Object tracking records:

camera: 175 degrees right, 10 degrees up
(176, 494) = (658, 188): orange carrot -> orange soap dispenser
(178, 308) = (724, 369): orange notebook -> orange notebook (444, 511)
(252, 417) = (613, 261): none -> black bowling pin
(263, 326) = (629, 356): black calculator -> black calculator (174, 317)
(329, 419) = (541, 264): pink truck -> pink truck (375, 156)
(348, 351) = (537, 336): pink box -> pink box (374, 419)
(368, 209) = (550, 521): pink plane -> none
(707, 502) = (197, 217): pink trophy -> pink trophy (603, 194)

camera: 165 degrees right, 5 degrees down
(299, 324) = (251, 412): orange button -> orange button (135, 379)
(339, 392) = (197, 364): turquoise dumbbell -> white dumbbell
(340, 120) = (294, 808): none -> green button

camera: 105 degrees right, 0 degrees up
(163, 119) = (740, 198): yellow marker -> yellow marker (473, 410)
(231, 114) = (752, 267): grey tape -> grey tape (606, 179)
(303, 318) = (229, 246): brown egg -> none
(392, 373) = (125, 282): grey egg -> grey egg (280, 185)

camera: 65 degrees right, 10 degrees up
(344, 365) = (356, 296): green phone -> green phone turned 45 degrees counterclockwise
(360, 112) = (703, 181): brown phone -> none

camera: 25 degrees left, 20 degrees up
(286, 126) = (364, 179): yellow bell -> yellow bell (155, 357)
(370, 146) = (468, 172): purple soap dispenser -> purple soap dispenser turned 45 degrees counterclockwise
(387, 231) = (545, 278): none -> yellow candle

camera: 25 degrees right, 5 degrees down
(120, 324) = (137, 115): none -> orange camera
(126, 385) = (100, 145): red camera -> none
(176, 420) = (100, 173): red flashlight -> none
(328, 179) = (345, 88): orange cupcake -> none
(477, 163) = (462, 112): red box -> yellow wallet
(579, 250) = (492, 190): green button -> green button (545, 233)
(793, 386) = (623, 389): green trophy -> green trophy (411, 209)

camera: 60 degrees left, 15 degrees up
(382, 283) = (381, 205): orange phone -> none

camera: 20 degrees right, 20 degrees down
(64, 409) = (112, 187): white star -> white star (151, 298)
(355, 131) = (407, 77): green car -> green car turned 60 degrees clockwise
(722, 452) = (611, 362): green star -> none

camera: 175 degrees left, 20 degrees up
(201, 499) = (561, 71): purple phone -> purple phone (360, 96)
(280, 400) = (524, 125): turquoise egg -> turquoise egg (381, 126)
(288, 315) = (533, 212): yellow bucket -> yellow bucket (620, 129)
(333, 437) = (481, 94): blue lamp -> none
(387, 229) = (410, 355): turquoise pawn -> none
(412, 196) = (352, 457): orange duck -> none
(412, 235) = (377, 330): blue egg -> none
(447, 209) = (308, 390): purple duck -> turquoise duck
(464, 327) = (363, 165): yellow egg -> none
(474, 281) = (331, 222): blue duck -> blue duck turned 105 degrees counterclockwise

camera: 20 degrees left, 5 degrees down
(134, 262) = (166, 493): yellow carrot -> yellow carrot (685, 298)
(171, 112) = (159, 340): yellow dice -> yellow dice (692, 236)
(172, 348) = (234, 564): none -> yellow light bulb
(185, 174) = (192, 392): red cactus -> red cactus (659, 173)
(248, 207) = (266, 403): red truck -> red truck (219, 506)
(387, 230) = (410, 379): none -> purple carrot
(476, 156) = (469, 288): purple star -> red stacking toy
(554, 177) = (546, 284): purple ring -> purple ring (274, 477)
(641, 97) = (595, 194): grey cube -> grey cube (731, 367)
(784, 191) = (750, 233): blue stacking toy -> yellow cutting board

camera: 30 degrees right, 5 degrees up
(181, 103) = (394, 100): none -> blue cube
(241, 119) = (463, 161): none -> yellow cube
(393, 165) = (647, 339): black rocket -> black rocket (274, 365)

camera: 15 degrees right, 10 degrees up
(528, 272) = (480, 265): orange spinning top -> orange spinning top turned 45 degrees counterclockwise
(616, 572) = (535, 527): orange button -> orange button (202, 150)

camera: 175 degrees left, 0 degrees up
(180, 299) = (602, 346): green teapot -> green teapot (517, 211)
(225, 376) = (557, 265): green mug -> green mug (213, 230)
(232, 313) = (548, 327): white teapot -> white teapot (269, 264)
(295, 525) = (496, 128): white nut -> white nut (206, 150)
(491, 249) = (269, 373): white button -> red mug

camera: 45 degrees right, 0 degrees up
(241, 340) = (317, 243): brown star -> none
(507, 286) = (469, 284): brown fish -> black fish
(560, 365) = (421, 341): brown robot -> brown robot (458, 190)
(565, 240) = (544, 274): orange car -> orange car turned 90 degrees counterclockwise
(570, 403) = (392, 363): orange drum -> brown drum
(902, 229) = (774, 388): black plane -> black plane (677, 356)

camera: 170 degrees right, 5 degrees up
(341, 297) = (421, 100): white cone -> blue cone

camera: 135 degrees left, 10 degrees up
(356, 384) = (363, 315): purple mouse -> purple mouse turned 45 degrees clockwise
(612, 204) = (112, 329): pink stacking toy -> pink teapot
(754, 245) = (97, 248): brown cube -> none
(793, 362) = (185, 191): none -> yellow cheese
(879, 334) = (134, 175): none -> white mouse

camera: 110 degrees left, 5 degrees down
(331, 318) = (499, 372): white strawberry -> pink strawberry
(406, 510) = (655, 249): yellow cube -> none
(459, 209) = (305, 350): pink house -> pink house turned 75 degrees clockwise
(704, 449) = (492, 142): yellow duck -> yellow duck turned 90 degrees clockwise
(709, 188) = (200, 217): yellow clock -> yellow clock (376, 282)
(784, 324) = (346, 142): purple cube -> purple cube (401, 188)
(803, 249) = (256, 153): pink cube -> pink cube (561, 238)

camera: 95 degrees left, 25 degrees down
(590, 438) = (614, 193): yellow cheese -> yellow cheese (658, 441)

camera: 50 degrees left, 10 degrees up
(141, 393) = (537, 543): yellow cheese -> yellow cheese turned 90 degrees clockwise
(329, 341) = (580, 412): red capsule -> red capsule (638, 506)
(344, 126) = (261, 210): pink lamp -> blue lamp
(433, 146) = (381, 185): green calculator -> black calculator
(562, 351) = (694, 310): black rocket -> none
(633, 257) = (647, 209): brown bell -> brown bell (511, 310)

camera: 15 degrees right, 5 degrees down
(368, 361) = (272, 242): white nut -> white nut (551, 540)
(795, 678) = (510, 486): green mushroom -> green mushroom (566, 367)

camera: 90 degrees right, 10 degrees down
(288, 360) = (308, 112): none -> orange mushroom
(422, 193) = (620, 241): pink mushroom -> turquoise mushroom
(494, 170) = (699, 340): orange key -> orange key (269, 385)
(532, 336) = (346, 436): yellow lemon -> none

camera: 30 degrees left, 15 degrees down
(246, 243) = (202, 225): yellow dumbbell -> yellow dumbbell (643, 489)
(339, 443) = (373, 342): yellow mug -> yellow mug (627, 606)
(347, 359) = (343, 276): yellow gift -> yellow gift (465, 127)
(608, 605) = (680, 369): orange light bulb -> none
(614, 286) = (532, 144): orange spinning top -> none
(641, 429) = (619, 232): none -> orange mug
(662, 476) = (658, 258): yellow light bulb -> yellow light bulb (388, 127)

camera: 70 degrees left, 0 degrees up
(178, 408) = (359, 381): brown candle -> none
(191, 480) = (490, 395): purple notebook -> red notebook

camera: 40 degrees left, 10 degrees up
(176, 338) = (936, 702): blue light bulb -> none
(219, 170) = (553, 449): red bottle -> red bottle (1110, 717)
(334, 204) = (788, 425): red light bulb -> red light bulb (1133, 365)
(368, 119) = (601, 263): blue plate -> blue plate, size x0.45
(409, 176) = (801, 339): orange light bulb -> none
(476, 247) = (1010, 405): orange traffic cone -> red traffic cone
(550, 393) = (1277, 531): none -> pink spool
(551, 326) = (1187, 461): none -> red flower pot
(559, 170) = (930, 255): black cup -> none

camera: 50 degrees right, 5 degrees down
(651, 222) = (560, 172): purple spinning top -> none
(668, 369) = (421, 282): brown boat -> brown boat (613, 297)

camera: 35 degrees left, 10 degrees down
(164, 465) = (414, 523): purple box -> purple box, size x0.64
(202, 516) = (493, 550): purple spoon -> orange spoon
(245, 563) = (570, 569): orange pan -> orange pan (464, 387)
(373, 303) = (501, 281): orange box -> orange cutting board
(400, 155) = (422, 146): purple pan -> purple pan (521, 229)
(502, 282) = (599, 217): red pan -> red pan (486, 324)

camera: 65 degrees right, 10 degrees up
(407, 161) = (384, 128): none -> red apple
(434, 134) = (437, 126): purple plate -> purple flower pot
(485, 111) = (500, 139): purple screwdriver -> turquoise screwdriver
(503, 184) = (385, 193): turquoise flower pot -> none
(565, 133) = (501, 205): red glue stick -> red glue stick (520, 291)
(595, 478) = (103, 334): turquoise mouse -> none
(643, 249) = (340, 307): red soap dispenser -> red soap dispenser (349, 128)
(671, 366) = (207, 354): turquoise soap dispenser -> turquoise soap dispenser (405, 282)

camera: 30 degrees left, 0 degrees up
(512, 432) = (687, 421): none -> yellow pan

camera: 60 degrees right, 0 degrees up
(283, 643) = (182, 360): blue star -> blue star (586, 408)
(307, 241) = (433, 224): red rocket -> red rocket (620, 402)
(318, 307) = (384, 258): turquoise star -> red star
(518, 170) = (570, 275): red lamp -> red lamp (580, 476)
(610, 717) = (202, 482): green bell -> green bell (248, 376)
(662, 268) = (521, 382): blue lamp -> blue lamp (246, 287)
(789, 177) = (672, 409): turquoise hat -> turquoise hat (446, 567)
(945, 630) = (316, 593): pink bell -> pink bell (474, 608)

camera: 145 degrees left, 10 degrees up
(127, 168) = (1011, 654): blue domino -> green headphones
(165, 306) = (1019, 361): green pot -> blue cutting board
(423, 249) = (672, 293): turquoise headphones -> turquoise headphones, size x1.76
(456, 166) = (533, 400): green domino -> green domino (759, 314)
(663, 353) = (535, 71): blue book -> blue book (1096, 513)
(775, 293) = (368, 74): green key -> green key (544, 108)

WORK ITEM: Look through the data above and return exactly the lines from the one that contains "(163, 119) = (740, 198): yellow" to the one that contains "(474, 281) = (331, 222): blue", inclusive, with nothing else.

ANSWER SECTION:
(163, 119) = (740, 198): yellow marker -> yellow marker (473, 410)
(231, 114) = (752, 267): grey tape -> grey tape (606, 179)
(303, 318) = (229, 246): brown egg -> none
(392, 373) = (125, 282): grey egg -> grey egg (280, 185)

camera: 65 degrees right, 10 degrees up
(344, 365) = (356, 296): green phone -> green phone turned 45 degrees counterclockwise
(360, 112) = (703, 181): brown phone -> none

camera: 25 degrees left, 20 degrees up
(286, 126) = (364, 179): yellow bell -> yellow bell (155, 357)
(370, 146) = (468, 172): purple soap dispenser -> purple soap dispenser turned 45 degrees counterclockwise
(387, 231) = (545, 278): none -> yellow candle

camera: 25 degrees right, 5 degrees down
(120, 324) = (137, 115): none -> orange camera
(126, 385) = (100, 145): red camera -> none
(176, 420) = (100, 173): red flashlight -> none
(328, 179) = (345, 88): orange cupcake -> none
(477, 163) = (462, 112): red box -> yellow wallet
(579, 250) = (492, 190): green button -> green button (545, 233)
(793, 386) = (623, 389): green trophy -> green trophy (411, 209)

camera: 60 degrees left, 15 degrees up
(382, 283) = (381, 205): orange phone -> none

camera: 20 degrees right, 20 degrees down
(64, 409) = (112, 187): white star -> white star (151, 298)
(355, 131) = (407, 77): green car -> green car turned 60 degrees clockwise
(722, 452) = (611, 362): green star -> none

camera: 175 degrees left, 20 degrees up
(201, 499) = (561, 71): purple phone -> purple phone (360, 96)
(280, 400) = (524, 125): turquoise egg -> turquoise egg (381, 126)
(288, 315) = (533, 212): yellow bucket -> yellow bucket (620, 129)
(333, 437) = (481, 94): blue lamp -> none
(387, 229) = (410, 355): turquoise pawn -> none
(412, 196) = (352, 457): orange duck -> none
(412, 235) = (377, 330): blue egg -> none
(447, 209) = (308, 390): purple duck -> turquoise duck
(464, 327) = (363, 165): yellow egg -> none
(474, 281) = (331, 222): blue duck -> blue duck turned 105 degrees counterclockwise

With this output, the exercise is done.